Here is a listing. Write it all out again exactly, but not its pictures.
[[ DATASET SECTION open ]]
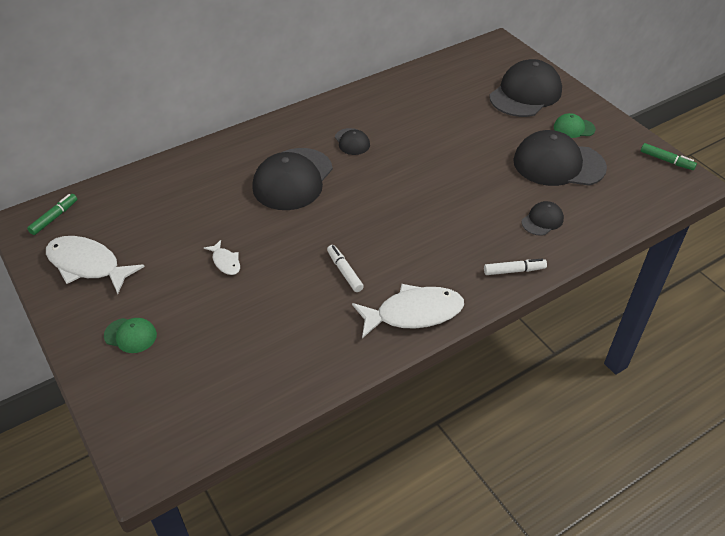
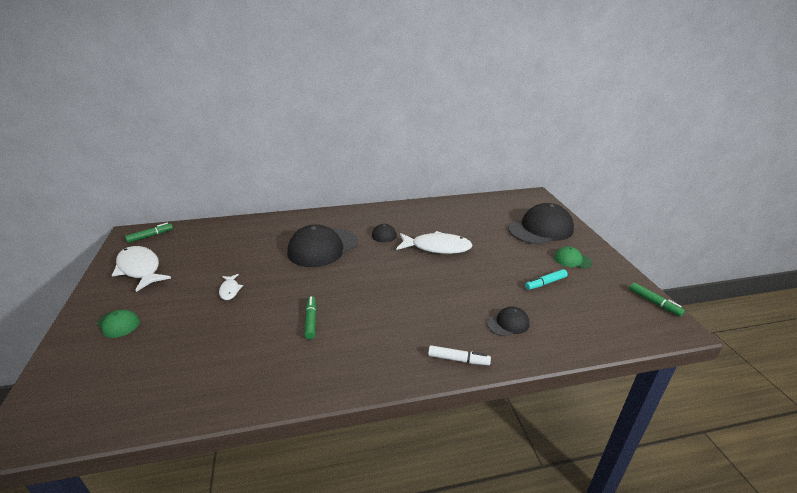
camera: 20 degrees right, 15 degrees down
(344, 272) = (311, 320): white marker -> green marker
(413, 313) = (343, 371): white fish -> white fish (437, 247)
(558, 164) = (545, 283): black cap -> turquoise marker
[[ DATASET SECTION closed ]]
- _RESPONSE BOX_:
camera: 20 degrees right, 15 degrees down
(344, 272) = (311, 320): white marker -> green marker
(413, 313) = (343, 371): white fish -> white fish (437, 247)
(558, 164) = (545, 283): black cap -> turquoise marker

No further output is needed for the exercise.